**** DATA
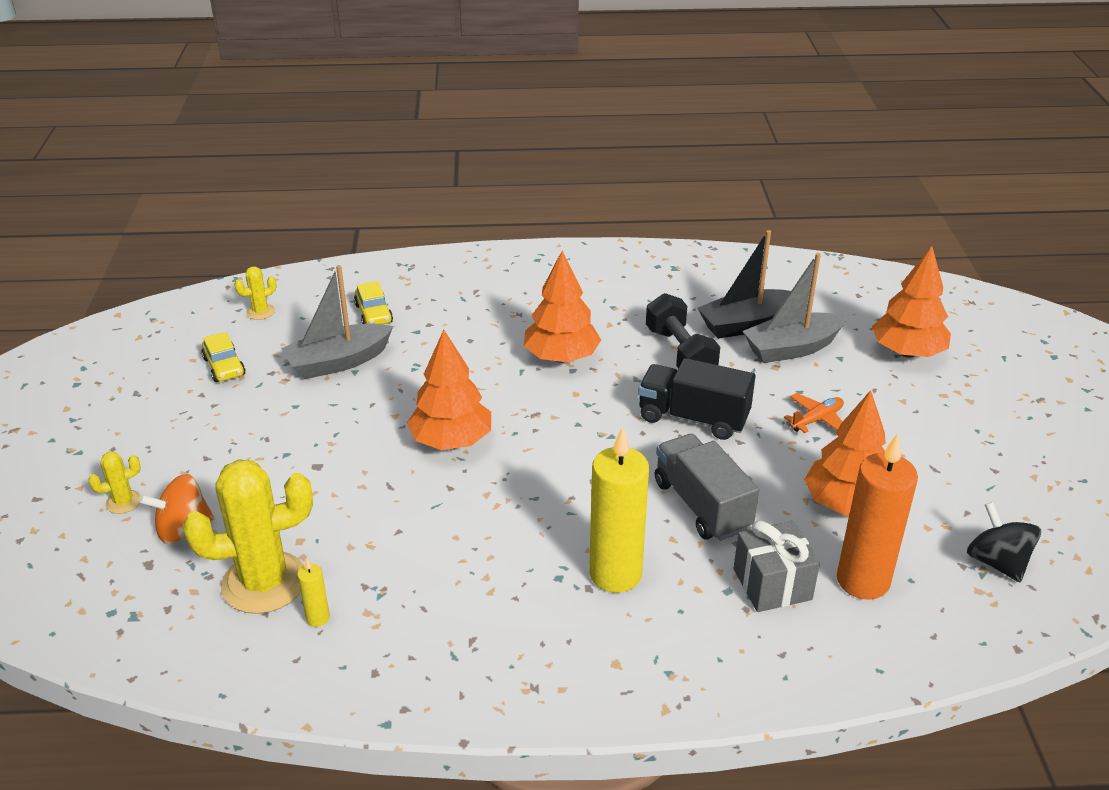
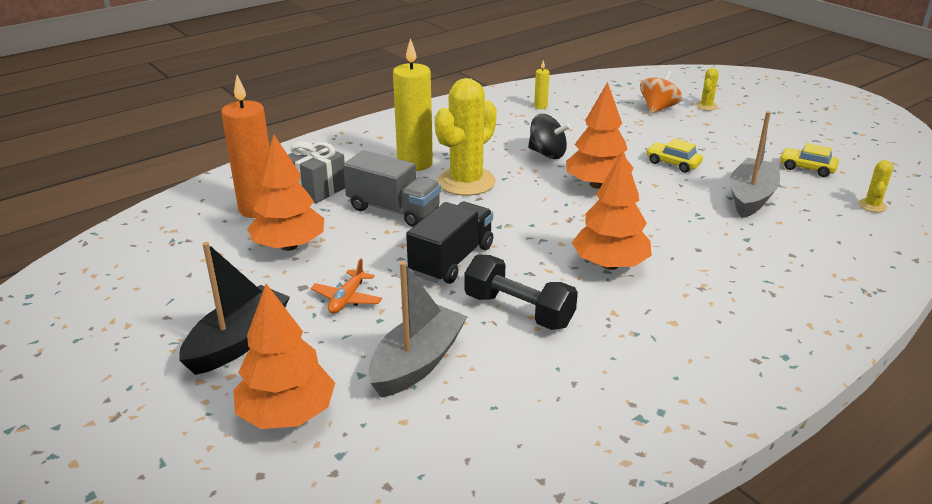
camera: 145 degrees right, 5 degrees down
(264, 583) = (585, 107): yellow cactus -> yellow cactus (466, 182)
(374, 314) = (801, 237): yellow car -> yellow car (673, 163)
(693, 418) = (452, 260): black truck -> black truck turned 45 degrees counterclockwise
(746, 324) = (487, 372): black boat -> black boat (238, 342)
(997, 562) = (161, 249): black spinning top -> black spinning top (547, 154)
********
> [BRIEF]: Return the entries above in full and unchanged, omitting every image.

> [OUTPUT OF THE TASK]:
camera: 145 degrees right, 5 degrees down
(264, 583) = (585, 107): yellow cactus -> yellow cactus (466, 182)
(374, 314) = (801, 237): yellow car -> yellow car (673, 163)
(693, 418) = (452, 260): black truck -> black truck turned 45 degrees counterclockwise
(746, 324) = (487, 372): black boat -> black boat (238, 342)
(997, 562) = (161, 249): black spinning top -> black spinning top (547, 154)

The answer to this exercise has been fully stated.